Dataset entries
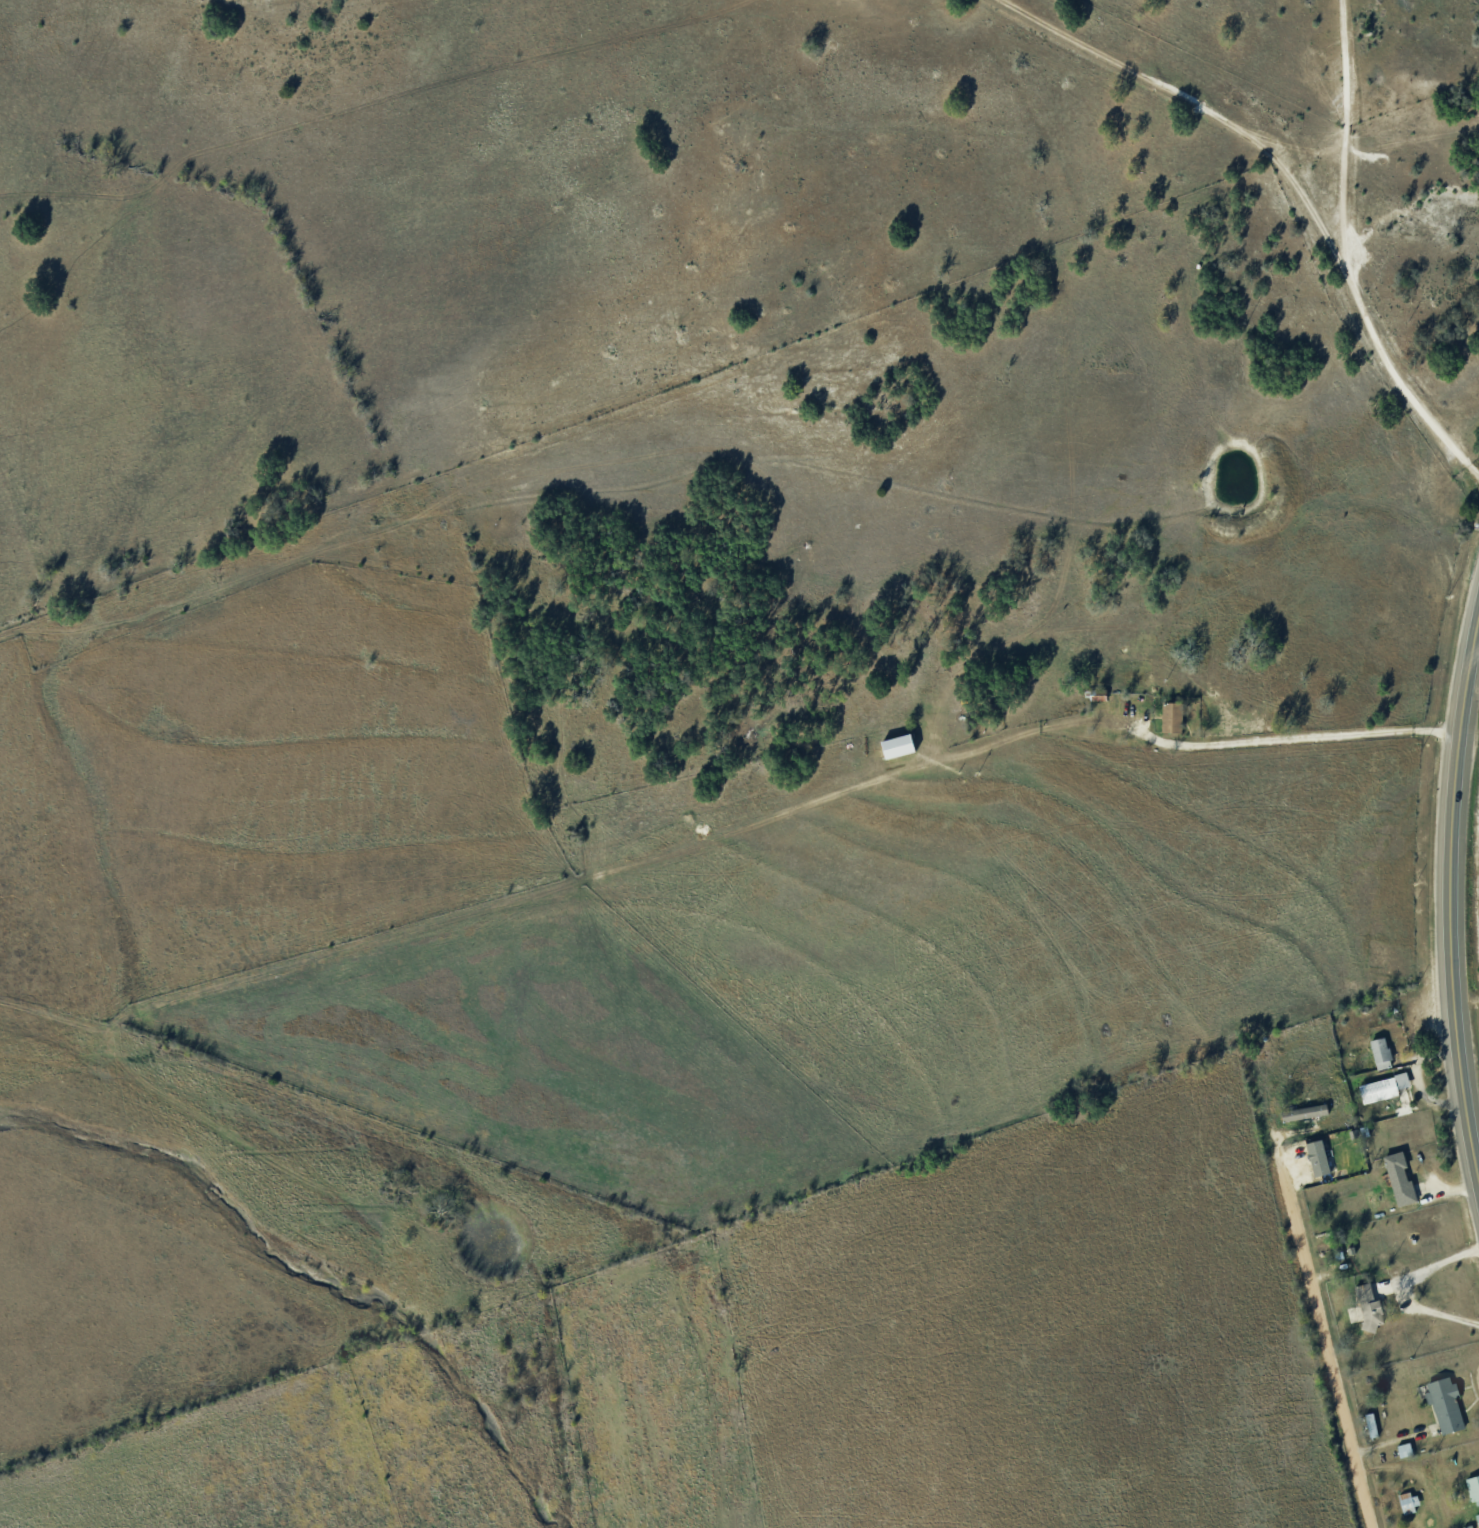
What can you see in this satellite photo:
road: (1201, 109)
road: (1343, 258)
building: (1172, 716)
road: (1295, 738)
building: (899, 745)
road: (1448, 896)
building: (1376, 1056)
building: (1384, 1095)
building: (1301, 1116)
road: (1475, 1156)
building: (1319, 1157)
building: (1395, 1183)
building: (1346, 1254)
building: (1334, 1258)
road: (1401, 1286)
building: (1364, 1312)
building: (1354, 1313)
road: (1322, 1323)
building: (1440, 1409)
building: (1366, 1431)
building: (1400, 1455)
building: (1471, 1495)
building: (1404, 1506)
building: (1478, 1517)
building: (1475, 1523)

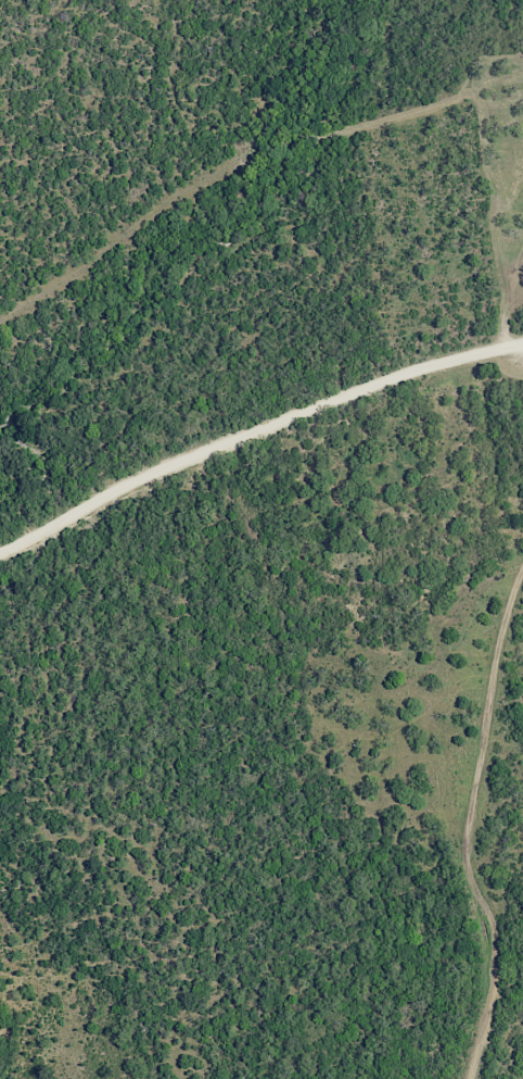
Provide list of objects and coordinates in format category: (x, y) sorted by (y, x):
road: (255, 434)
road: (456, 841)

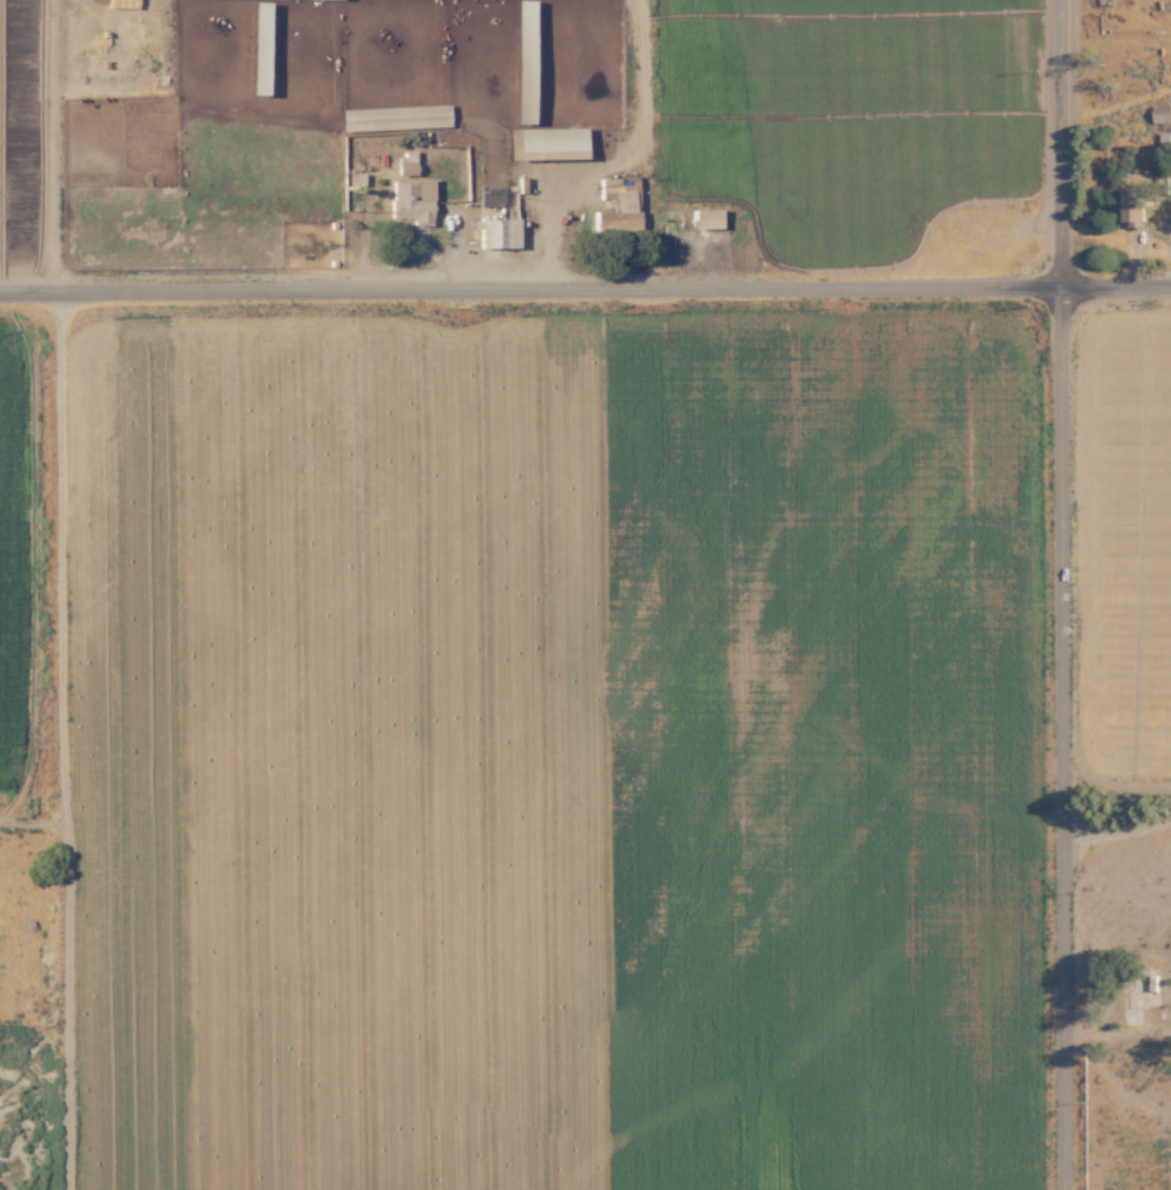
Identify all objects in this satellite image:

▶ **REQUIRED WORK**:
Type out all the records verbatim, minus images.

▶ **WRITTEN ANSWER**:
What can you see in this satellite photo:
road: (1201, 109)
road: (1343, 258)
building: (1172, 716)
road: (1295, 738)
building: (899, 745)
road: (1448, 896)
building: (1376, 1056)
building: (1384, 1095)
building: (1301, 1116)
road: (1475, 1156)
building: (1319, 1157)
building: (1395, 1183)
building: (1346, 1254)
building: (1334, 1258)
road: (1401, 1286)
building: (1364, 1312)
building: (1354, 1313)
road: (1322, 1323)
building: (1440, 1409)
building: (1366, 1431)
building: (1400, 1455)
building: (1471, 1495)
building: (1404, 1506)
building: (1478, 1517)
building: (1475, 1523)

Provide list of objects and coordinates in format category: (x, y) sorted by (y, x):
road: (255, 434)
road: (456, 841)

Identify all objects in this satellite image:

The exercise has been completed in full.